The task:
Copy each line of the records below that has "light" in it.

Data for analysis:
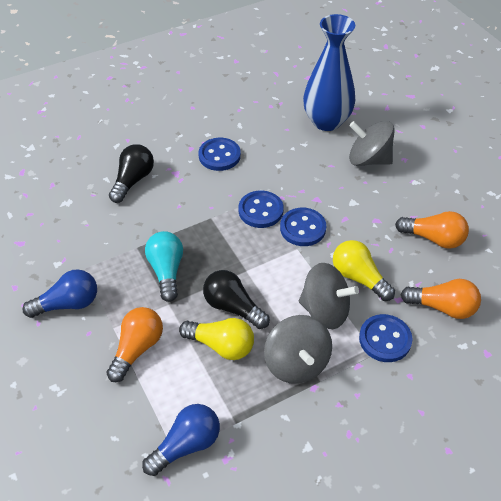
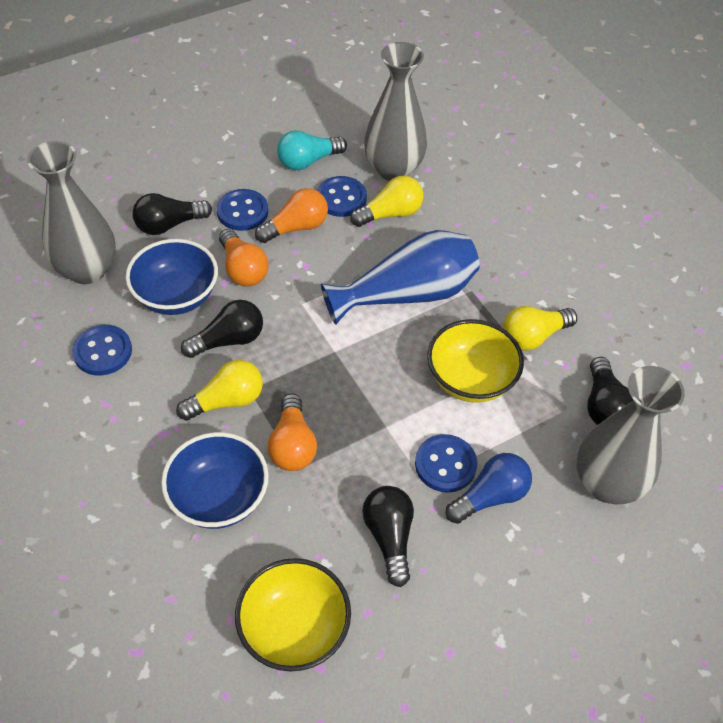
black light bulb: 2 -> 4
blue bowl: 0 -> 2
blue light bulb: 2 -> 1
grey spinning top: 3 -> 0
grey vase: 0 -> 3
yellow bowl: 0 -> 2
yellow light bulb: 2 -> 3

Solution for this exercise:
black light bulb: 2 -> 4
blue light bulb: 2 -> 1
yellow light bulb: 2 -> 3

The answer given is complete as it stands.